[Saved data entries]
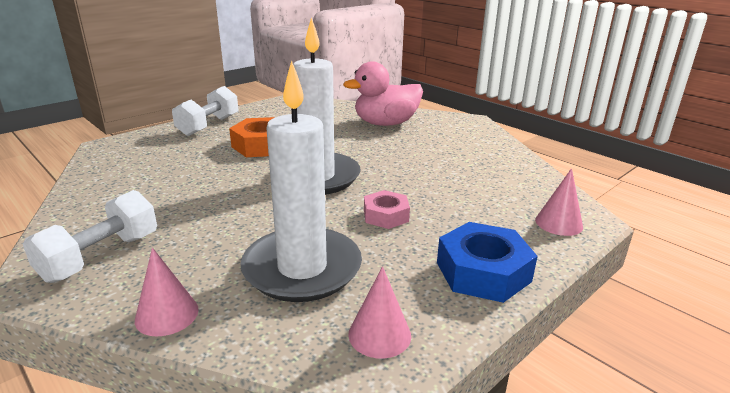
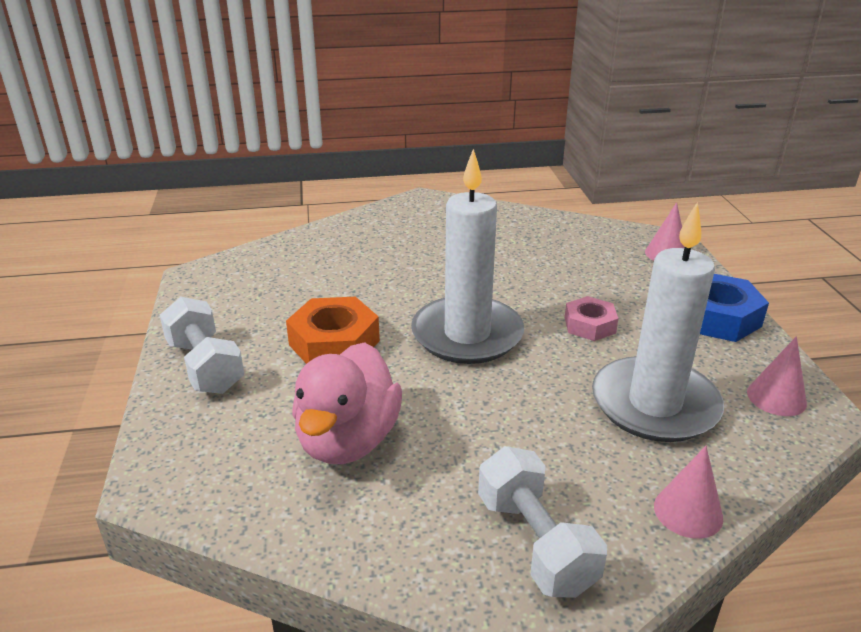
camera: 55 degrees left, 5 degrees up
(385, 123) = (371, 244): pink duck -> pink duck (348, 440)

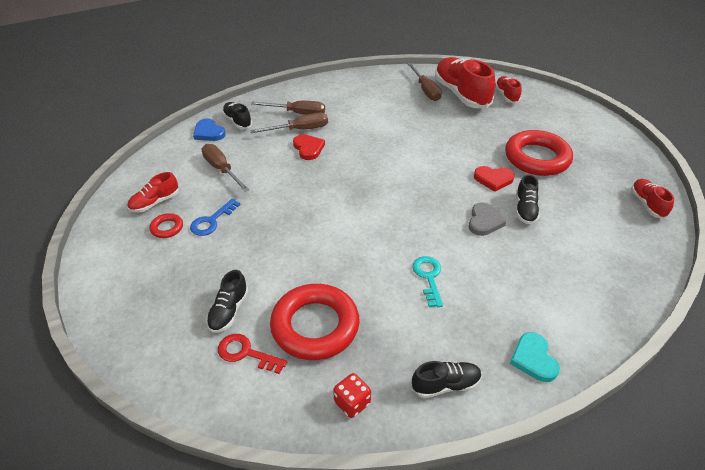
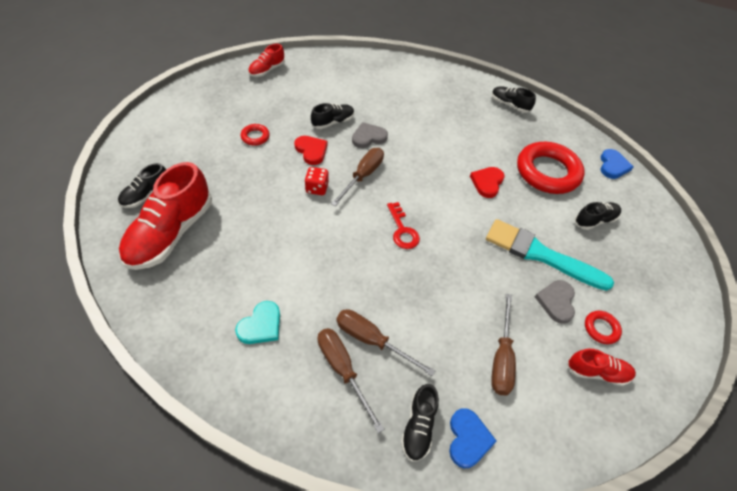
camera: 135 degrees left, 10 degrees up
(212, 221) = (556, 302): blue key -> grey heart
(246, 353) = (601, 190): red key -> red key (402, 230)
(250, 243) = (540, 254): none -> turquoise brush
(256, 403) = (613, 166): none -> blue heart
(308, 148) = (394, 306): red heart -> red heart (487, 183)
(352, 403) = (562, 132): red dice -> red dice (317, 188)
(425, 90) = (184, 270): brown screwdriver -> brown screwdriver (363, 176)
(428, 277) = (451, 141): turquoise key -> none
(506, 95) = (146, 195): red shoe -> black shoe
(533, 359) = (455, 82): turquoise heart -> turquoise heart (261, 325)
(537, 158) = (255, 137): red ring -> red ring, size x0.43

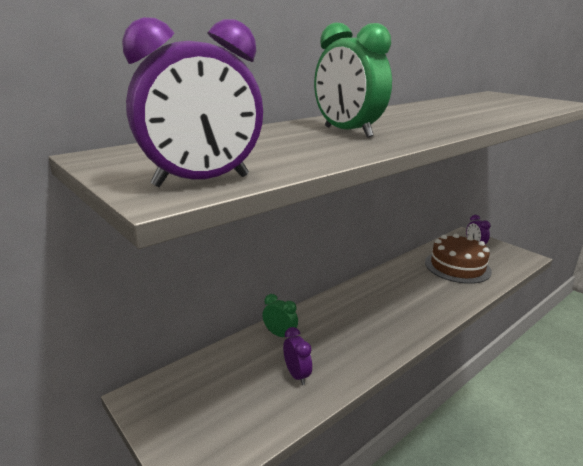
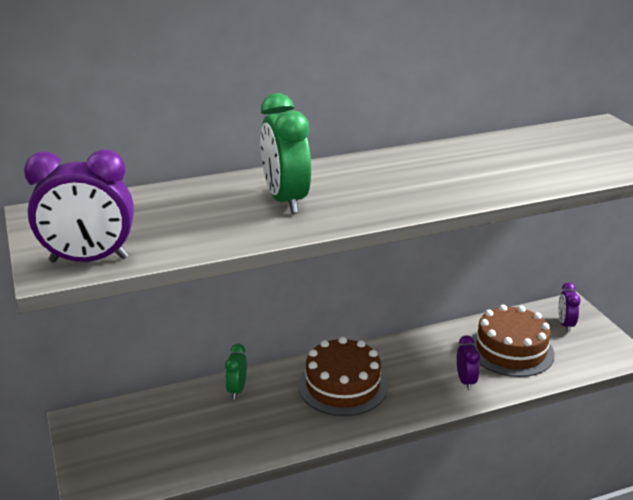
camera: 20 degrees right, 5 degrees up
(280, 334) = (237, 390): green clock -> green clock turned 135 degrees counterclockwise
(297, 375) = (227, 434): purple clock -> purple clock (465, 381)
(363, 313) = (342, 386): none -> brown cake

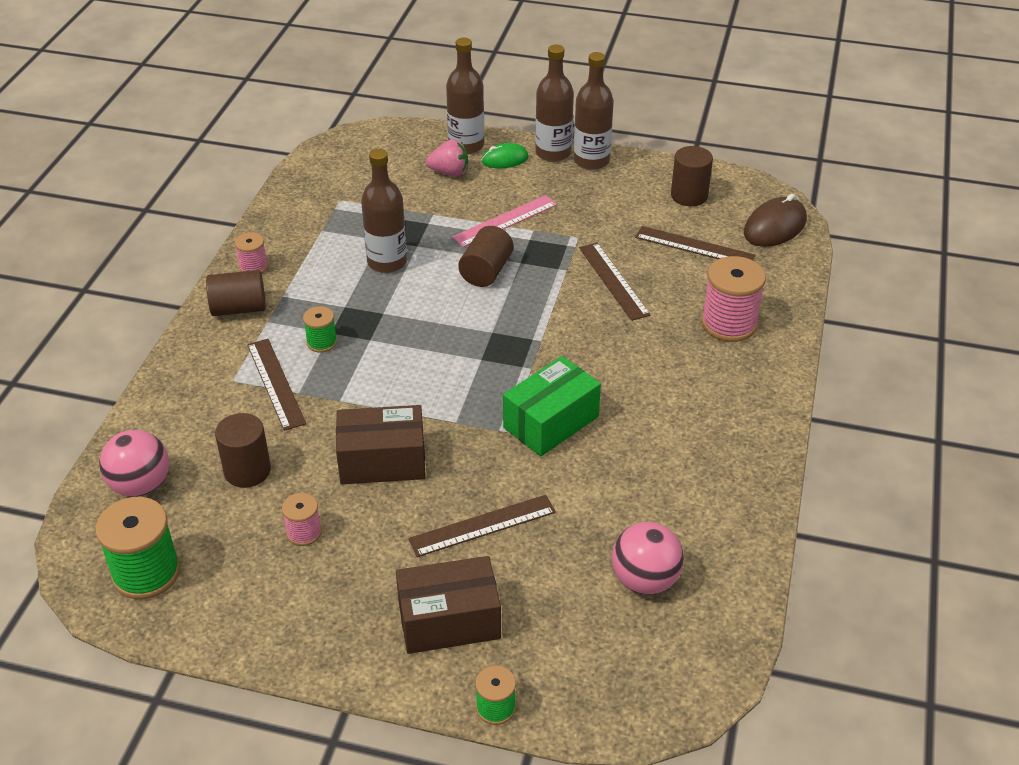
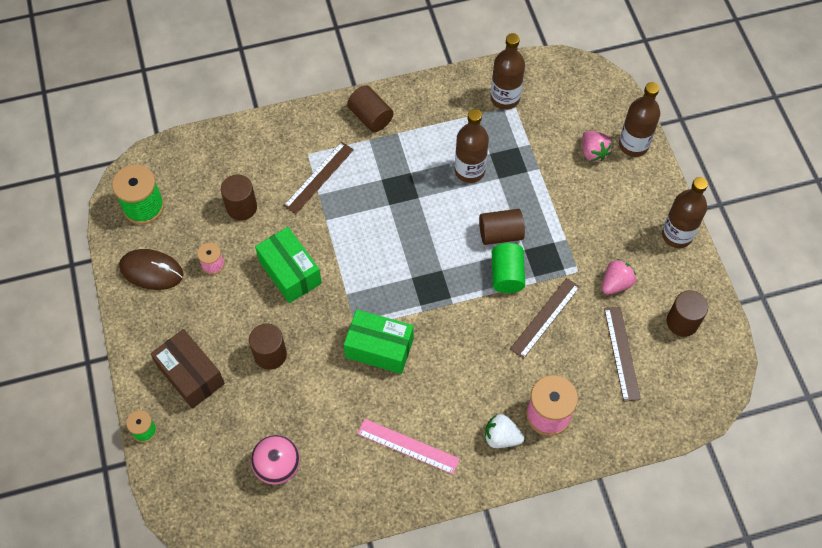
camera: 60 degrees right, 20 degrees up
(140, 485) = (201, 163): pink ball -> none
(253, 267) = (413, 100): pink spool -> none
(322, 342) = (369, 180): green spool -> none
(382, 461) = (290, 272): brown box -> green box
(482, 525) = (270, 354): brown ruler -> brown cylinder
(505, 159) = (635, 178): green mouse -> none
(505, 221) = (563, 216): pink ruler -> pink ruler (408, 446)
(540, 287) = (507, 275): none -> green cylinder
(553, 153) = (667, 205): brown bottle -> brown bottle (505, 98)
(612, 219) = (616, 283): none -> pink strawberry
(733, 369) = (501, 437): none -> white strawberry
(774, 227) = (686, 399): brown mouse -> brown mouse (151, 271)

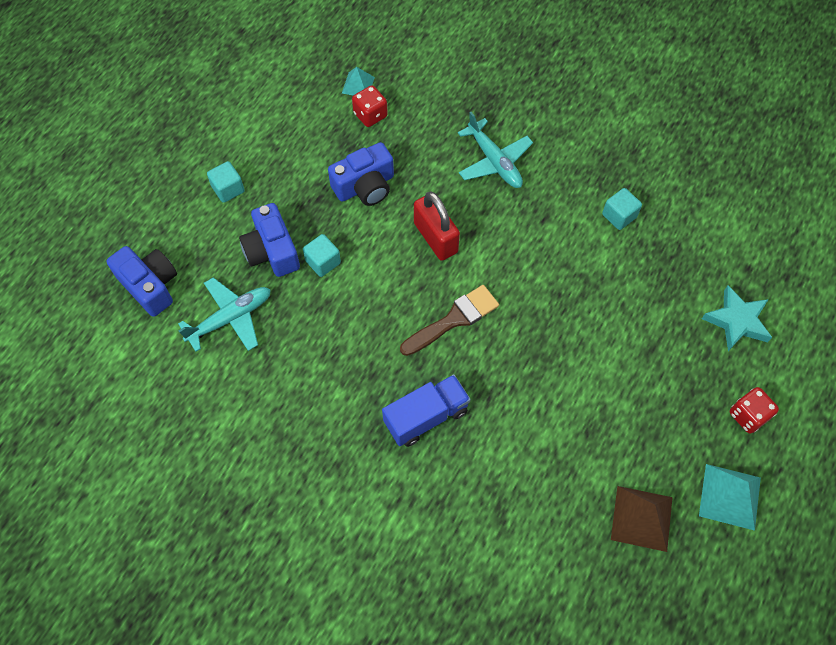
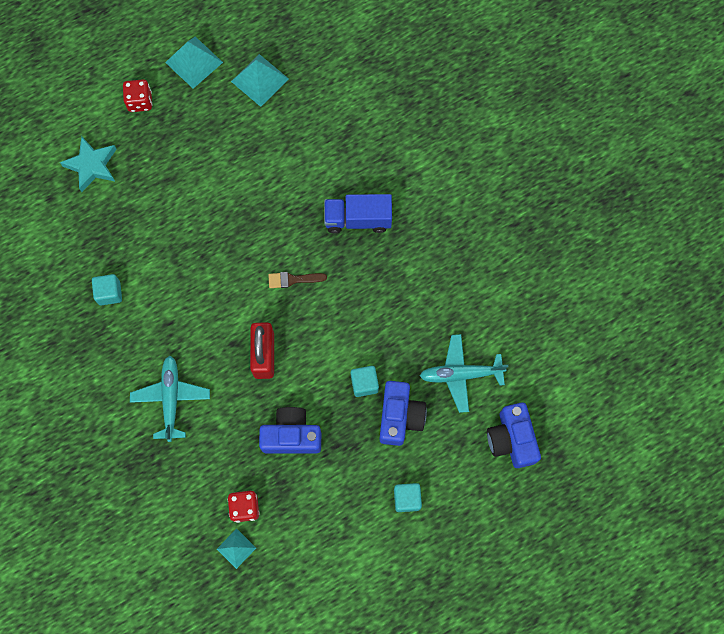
camera: 150 degrees left, 10 degrees up
(454, 319) = (293, 279): brown brush -> brown brush, size x0.62
(642, 518) = (259, 80): brown pyramid -> turquoise pyramid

**GOAL OF THE EXERCISE**
Without including any picture, repeat the data exactly.

**RESPONSE BELOW**
camera: 55 degrees left, 5 degrees up
(385, 123) = (371, 244): pink duck -> pink duck (348, 440)

camera: 135 degrees left, 10 degrees up
(212, 221) = (556, 302): blue key -> grey heart
(246, 353) = (601, 190): red key -> red key (402, 230)
(250, 243) = (540, 254): none -> turquoise brush
(256, 403) = (613, 166): none -> blue heart
(308, 148) = (394, 306): red heart -> red heart (487, 183)
(352, 403) = (562, 132): red dice -> red dice (317, 188)
(425, 90) = (184, 270): brown screwdriver -> brown screwdriver (363, 176)
(428, 277) = (451, 141): turquoise key -> none
(506, 95) = (146, 195): red shoe -> black shoe
(533, 359) = (455, 82): turquoise heart -> turquoise heart (261, 325)
(537, 158) = (255, 137): red ring -> red ring, size x0.43

camera: 20 degrees right, 5 degrees up
(280, 334) = (237, 390): green clock -> green clock turned 135 degrees counterclockwise
(297, 375) = (227, 434): purple clock -> purple clock (465, 381)
(363, 313) = (342, 386): none -> brown cake

camera: 60 degrees right, 20 degrees up
(140, 485) = (201, 163): pink ball -> none
(253, 267) = (413, 100): pink spool -> none
(322, 342) = (369, 180): green spool -> none
(382, 461) = (290, 272): brown box -> green box
(482, 525) = (270, 354): brown ruler -> brown cylinder
(505, 159) = (635, 178): green mouse -> none
(505, 221) = (563, 216): pink ruler -> pink ruler (408, 446)
(540, 287) = (507, 275): none -> green cylinder
(553, 153) = (667, 205): brown bottle -> brown bottle (505, 98)
(612, 219) = (616, 283): none -> pink strawberry
(733, 369) = (501, 437): none -> white strawberry
(774, 227) = (686, 399): brown mouse -> brown mouse (151, 271)

camera: 150 degrees left, 10 degrees up
(454, 319) = (293, 279): brown brush -> brown brush, size x0.62
(642, 518) = (259, 80): brown pyramid -> turquoise pyramid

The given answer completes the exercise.